▶ TASK GOAL
Without including pictures, set down every record exactly as it stands.

ENTRIES SHOWN Block Start

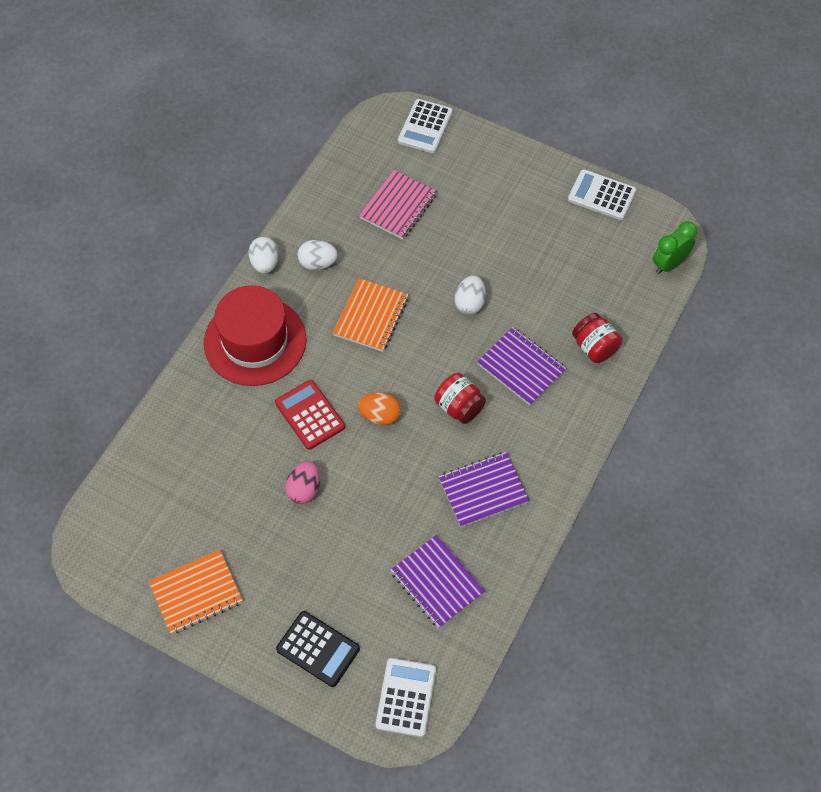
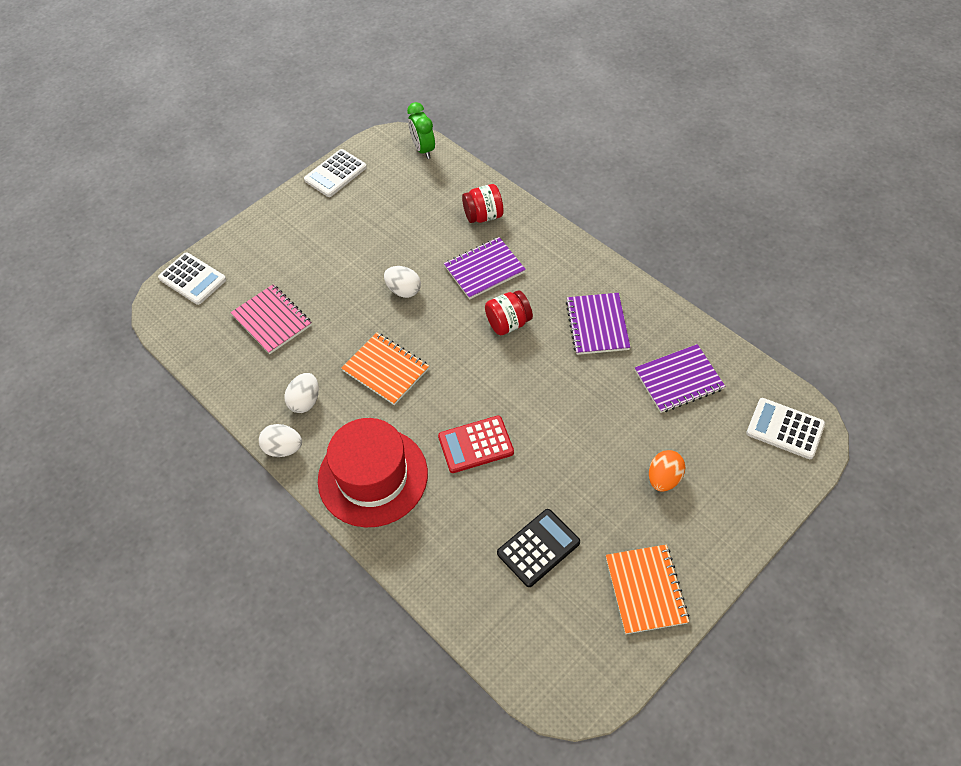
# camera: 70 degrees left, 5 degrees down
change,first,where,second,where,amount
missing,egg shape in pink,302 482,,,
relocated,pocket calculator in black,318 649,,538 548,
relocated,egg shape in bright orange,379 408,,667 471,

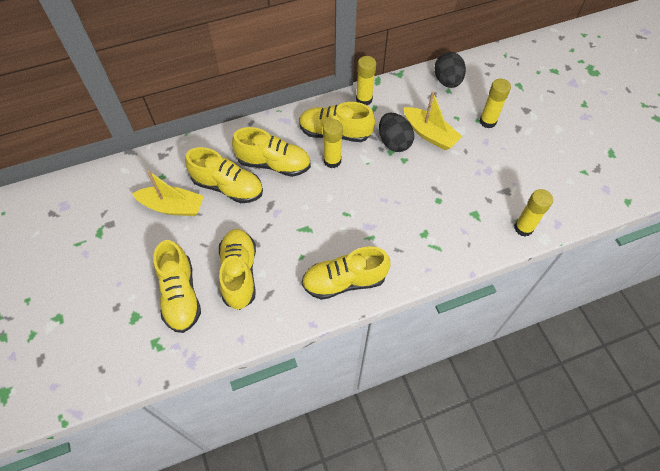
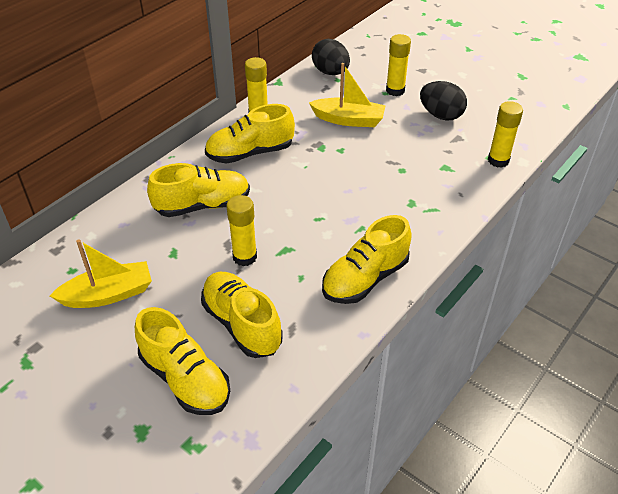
# camera: 30 degrees left, 15 degrees down
change,first,where,second,where,amount
missing,lace-up shoe in bright yellow,224 175,,,
relocated,stick of glue in bright yellow,333 143,,241 230,
relocated,egg shape in black,396 132,,443 101,

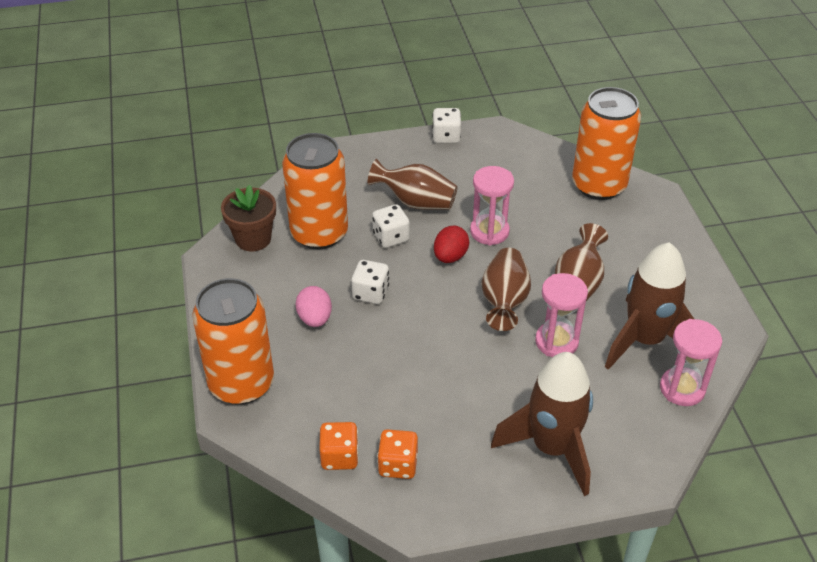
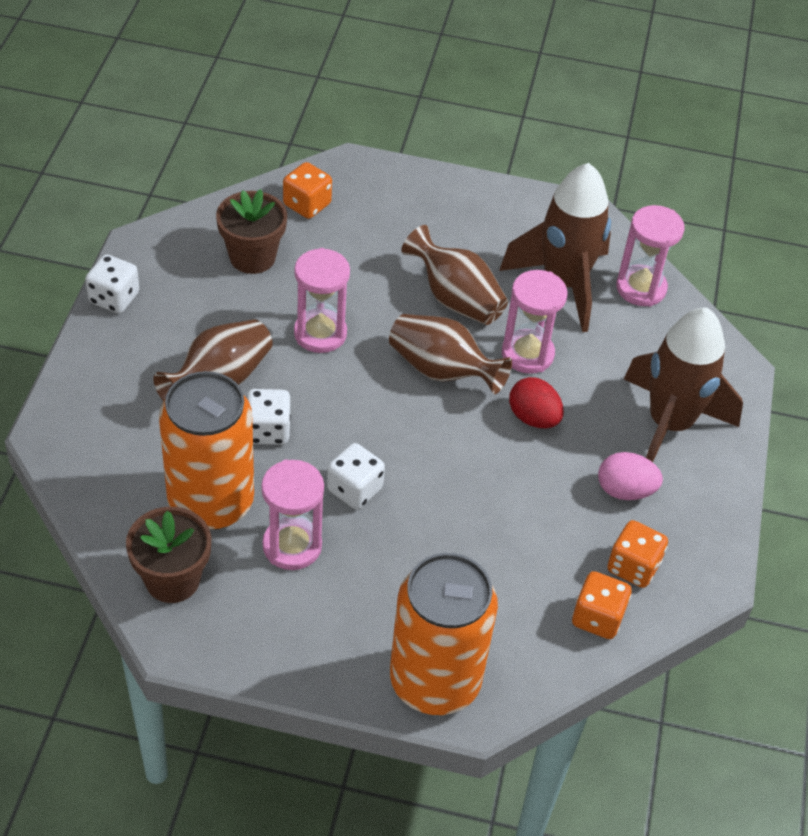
# camera: 70 degrees left, 5 degrees up
change,first,where,second,where,amount
appeared,,,flower pot in dark brown,251 231,
appeared,,,sand timer in pink,292 515,
relocated,egg shape in pink,313 306,,630 476,
relocated,egg shape in scarlet,451 244,,536 402,
exchanged,can in bright orange,606 143,game die in bright orange,307 190,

ENTRIES SHOWN Block End

▶ TASK SOLUTION
# camera: 70 degrees left, 5 degrees down
change,first,where,second,where,amount
missing,egg shape in pink,302 482,,,
relocated,pocket calculator in black,318 649,,538 548,
relocated,egg shape in bright orange,379 408,,667 471,

# camera: 30 degrees left, 15 degrees down
change,first,where,second,where,amount
missing,lace-up shoe in bright yellow,224 175,,,
relocated,stick of glue in bright yellow,333 143,,241 230,
relocated,egg shape in black,396 132,,443 101,

# camera: 70 degrees left, 5 degrees up
change,first,where,second,where,amount
appeared,,,flower pot in dark brown,251 231,
appeared,,,sand timer in pink,292 515,
relocated,egg shape in pink,313 306,,630 476,
relocated,egg shape in scarlet,451 244,,536 402,
exchanged,can in bright orange,606 143,game die in bright orange,307 190,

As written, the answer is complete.